### Input records
────────────────

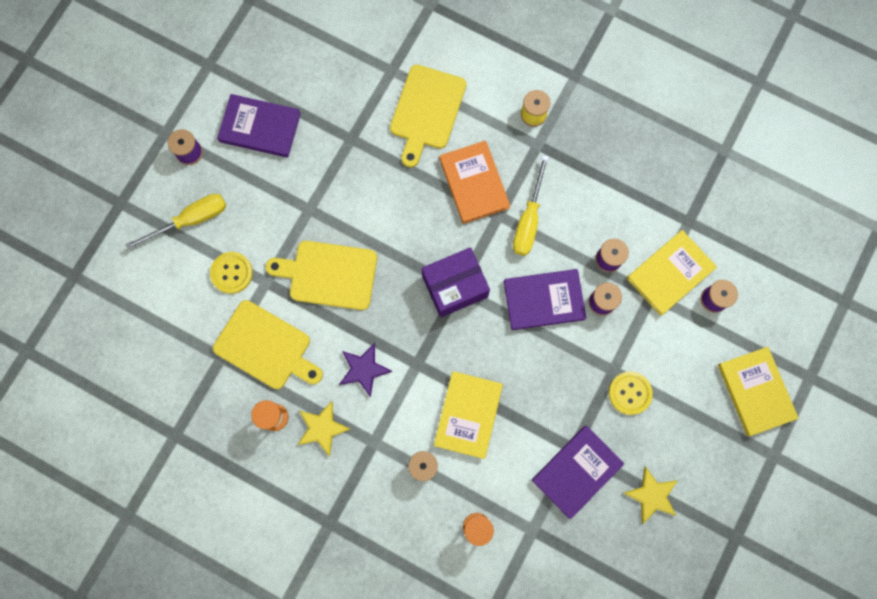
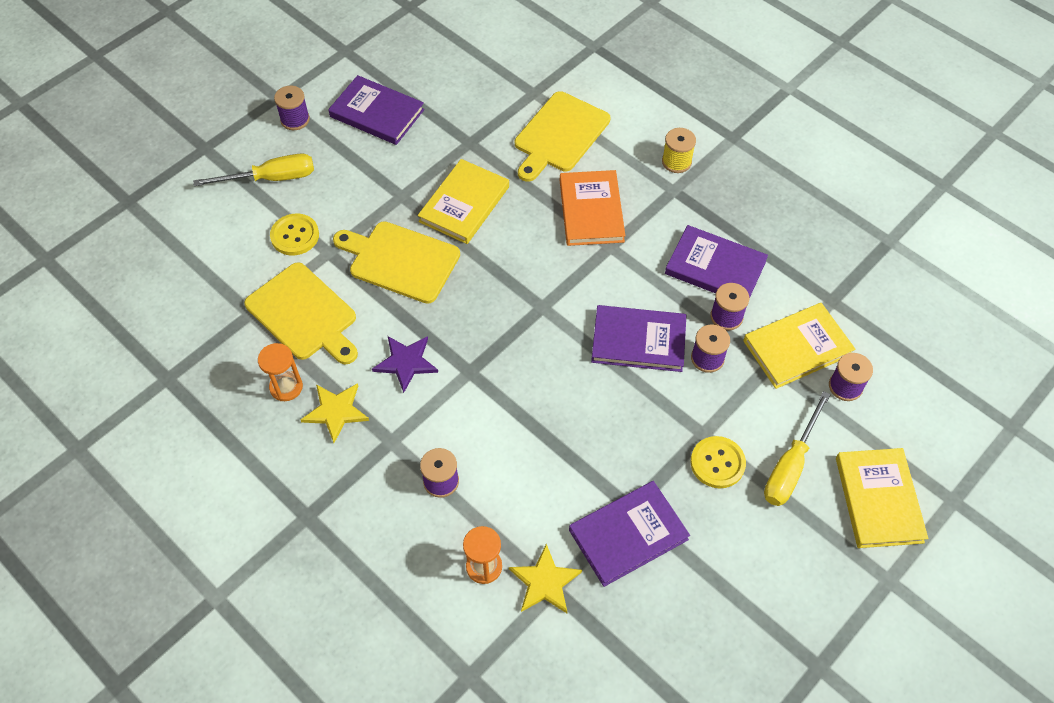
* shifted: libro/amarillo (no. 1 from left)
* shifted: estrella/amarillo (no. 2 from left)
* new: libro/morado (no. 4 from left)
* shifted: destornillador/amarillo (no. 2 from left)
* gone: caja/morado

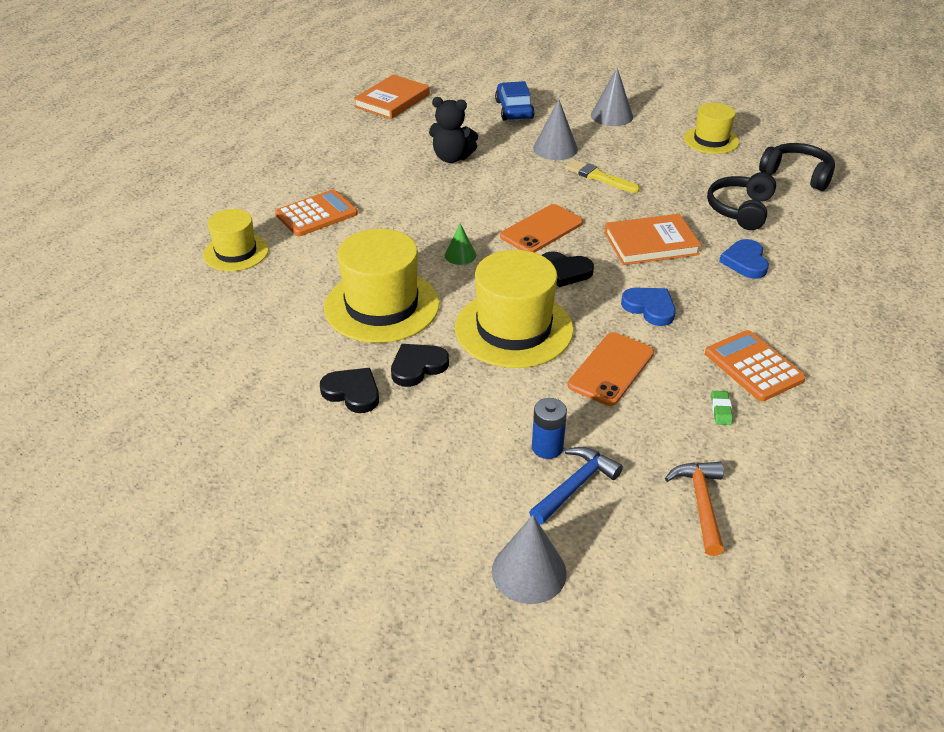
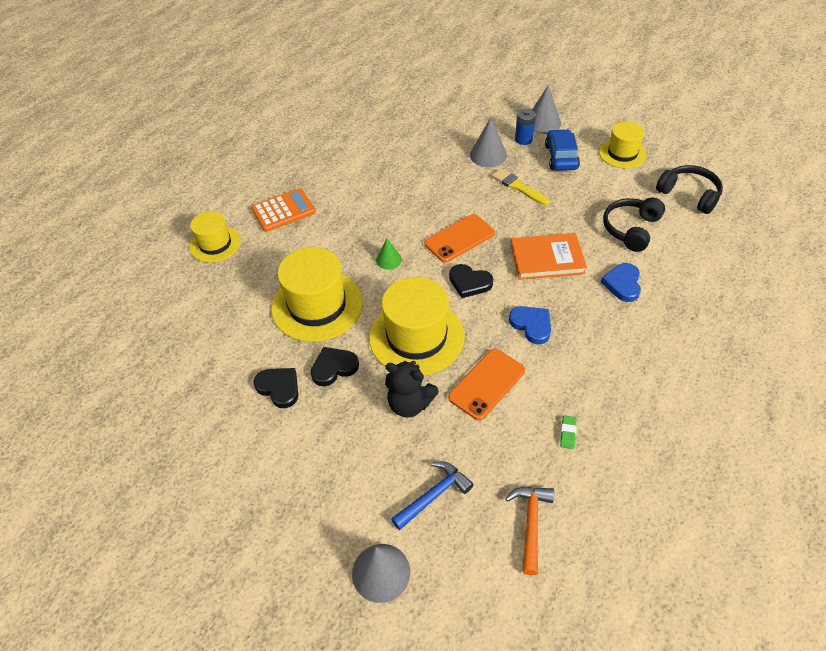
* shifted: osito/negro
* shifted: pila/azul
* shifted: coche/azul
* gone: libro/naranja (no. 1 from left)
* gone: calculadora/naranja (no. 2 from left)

────────────────

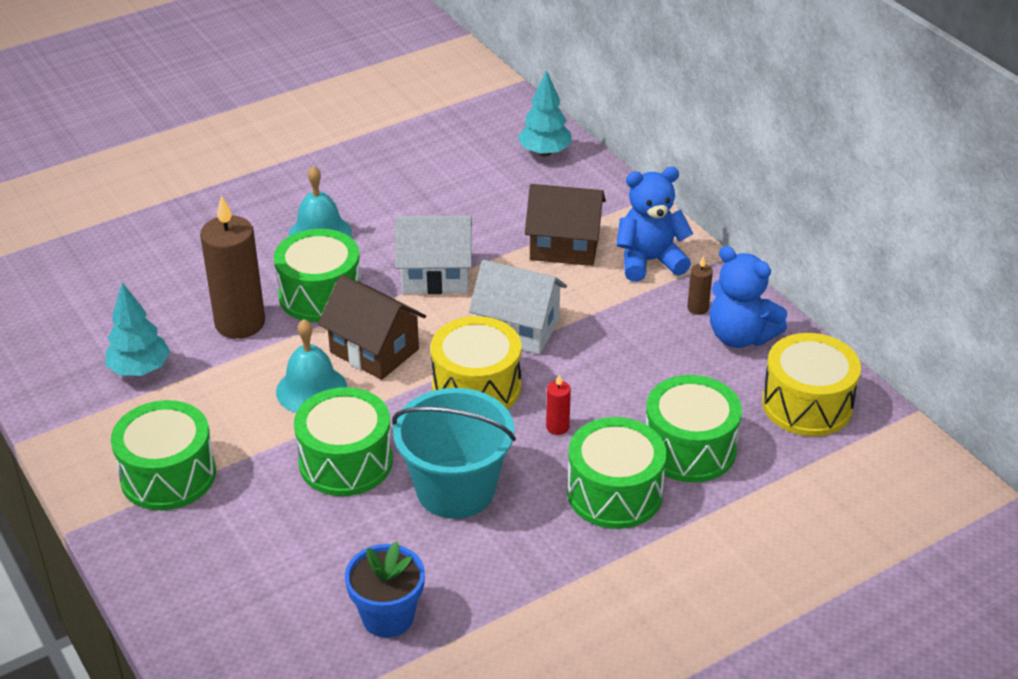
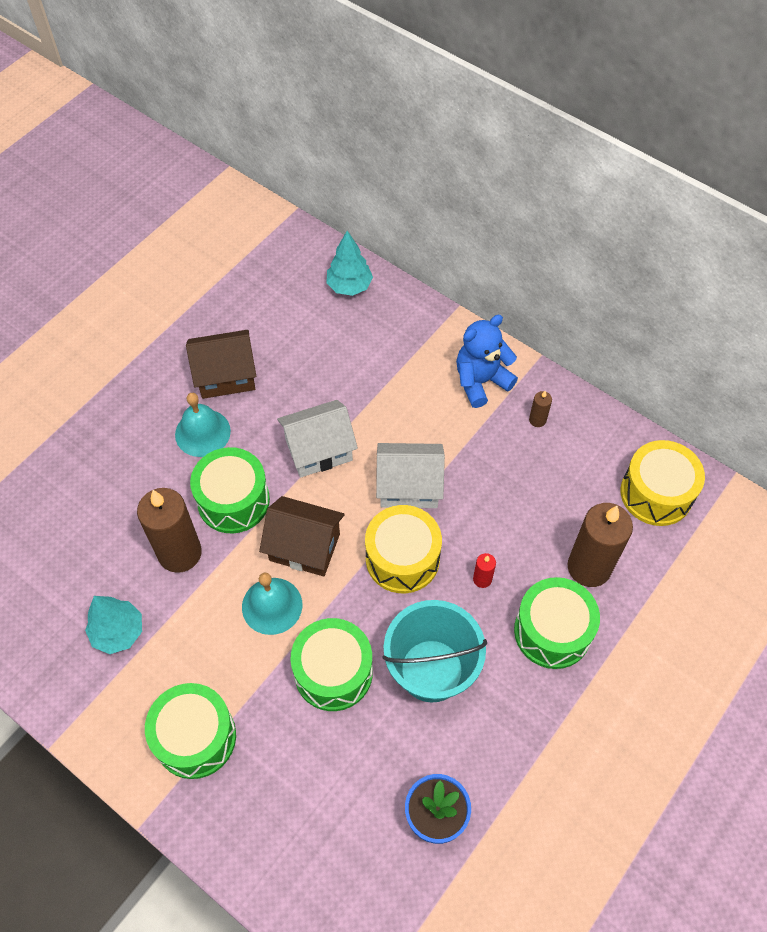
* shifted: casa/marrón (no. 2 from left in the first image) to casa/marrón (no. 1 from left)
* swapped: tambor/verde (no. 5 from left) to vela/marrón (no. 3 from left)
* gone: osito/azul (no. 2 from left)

────────────────

### What you should do
Every line above in the stretch from the one with "destornillador/amarillo (no. 2 from left)" through the one with "calculadora/naranja (no. 2 from left)" is to be transcribed exactly, ends included. No picture is copied.

### Worked solution
* shifted: destornillador/amarillo (no. 2 from left)
* gone: caja/morado

* shifted: osito/negro
* shifted: pila/azul
* shifted: coche/azul
* gone: libro/naranja (no. 1 from left)
* gone: calculadora/naranja (no. 2 from left)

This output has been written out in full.